Problem details:
Retype the range from the line holding "turquoise soap dispenser: [449,632,508,723]" to the last line of the listing, inclusive, exactly as it appears and with nothing else.

Source information:
........
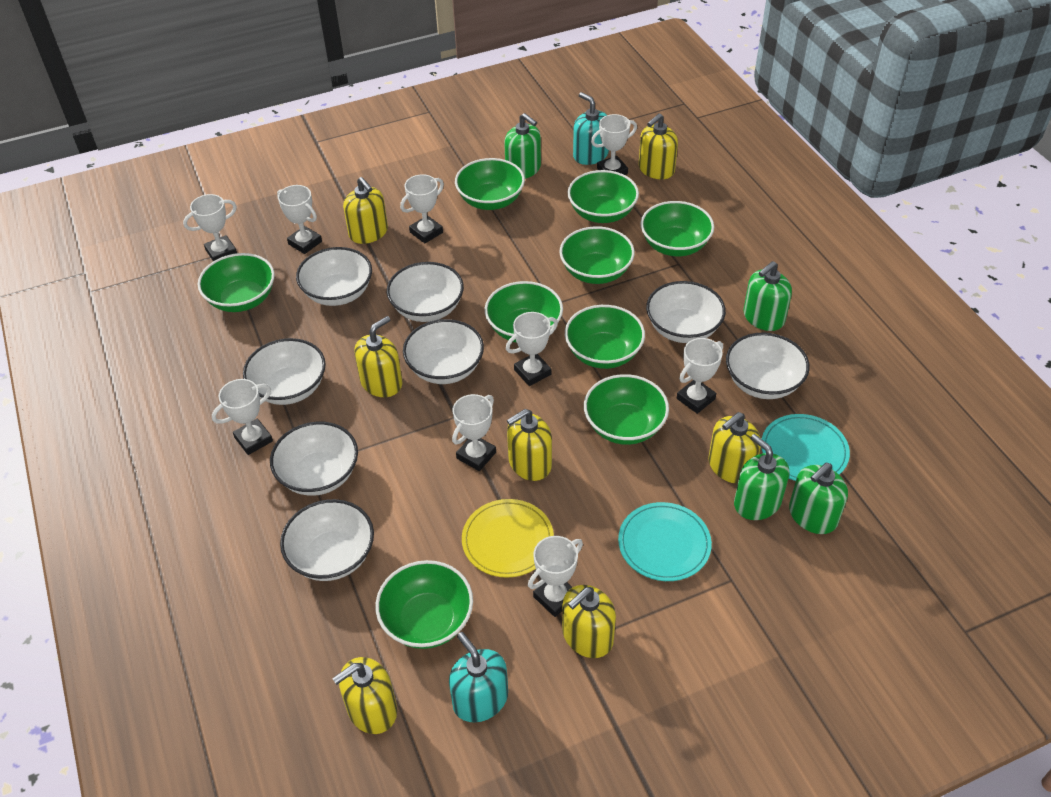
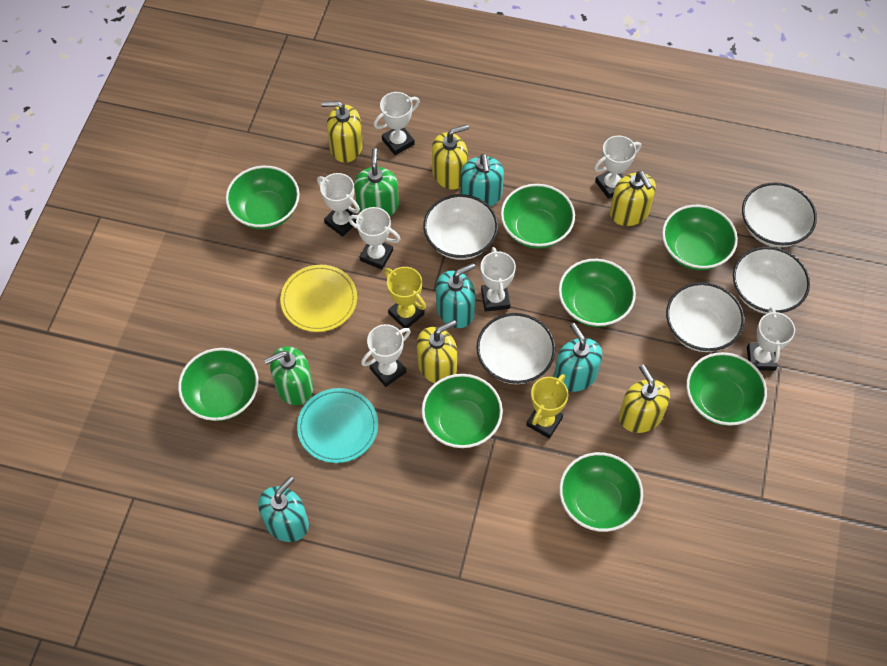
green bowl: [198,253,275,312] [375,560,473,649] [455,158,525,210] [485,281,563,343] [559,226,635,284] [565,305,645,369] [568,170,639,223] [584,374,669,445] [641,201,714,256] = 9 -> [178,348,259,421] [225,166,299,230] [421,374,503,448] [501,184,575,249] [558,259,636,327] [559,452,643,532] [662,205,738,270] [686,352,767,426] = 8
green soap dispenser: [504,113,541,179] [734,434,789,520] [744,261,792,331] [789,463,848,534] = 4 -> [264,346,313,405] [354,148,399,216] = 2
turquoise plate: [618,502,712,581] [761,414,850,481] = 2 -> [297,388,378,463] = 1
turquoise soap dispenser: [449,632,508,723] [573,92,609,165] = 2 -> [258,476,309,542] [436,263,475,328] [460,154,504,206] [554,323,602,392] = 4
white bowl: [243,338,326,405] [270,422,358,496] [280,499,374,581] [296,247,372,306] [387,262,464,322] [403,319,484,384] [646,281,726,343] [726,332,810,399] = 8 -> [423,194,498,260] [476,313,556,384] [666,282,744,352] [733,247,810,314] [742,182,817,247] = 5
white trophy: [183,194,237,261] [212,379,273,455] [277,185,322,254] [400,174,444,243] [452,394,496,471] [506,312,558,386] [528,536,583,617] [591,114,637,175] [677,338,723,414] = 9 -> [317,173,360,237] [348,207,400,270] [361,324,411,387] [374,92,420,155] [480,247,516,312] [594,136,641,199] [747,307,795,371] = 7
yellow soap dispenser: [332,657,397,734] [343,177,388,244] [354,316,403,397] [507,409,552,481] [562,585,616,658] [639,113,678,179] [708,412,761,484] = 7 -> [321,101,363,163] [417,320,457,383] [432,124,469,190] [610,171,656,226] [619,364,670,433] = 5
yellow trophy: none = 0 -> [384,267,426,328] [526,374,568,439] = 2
........
Written reply:
turquoise soap dispenser: [449,632,508,723] [573,92,609,165] = 2 -> [258,476,309,542] [436,263,475,328] [460,154,504,206] [554,323,602,392] = 4
white bowl: [243,338,326,405] [270,422,358,496] [280,499,374,581] [296,247,372,306] [387,262,464,322] [403,319,484,384] [646,281,726,343] [726,332,810,399] = 8 -> [423,194,498,260] [476,313,556,384] [666,282,744,352] [733,247,810,314] [742,182,817,247] = 5
white trophy: [183,194,237,261] [212,379,273,455] [277,185,322,254] [400,174,444,243] [452,394,496,471] [506,312,558,386] [528,536,583,617] [591,114,637,175] [677,338,723,414] = 9 -> [317,173,360,237] [348,207,400,270] [361,324,411,387] [374,92,420,155] [480,247,516,312] [594,136,641,199] [747,307,795,371] = 7
yellow soap dispenser: [332,657,397,734] [343,177,388,244] [354,316,403,397] [507,409,552,481] [562,585,616,658] [639,113,678,179] [708,412,761,484] = 7 -> [321,101,363,163] [417,320,457,383] [432,124,469,190] [610,171,656,226] [619,364,670,433] = 5
yellow trophy: none = 0 -> [384,267,426,328] [526,374,568,439] = 2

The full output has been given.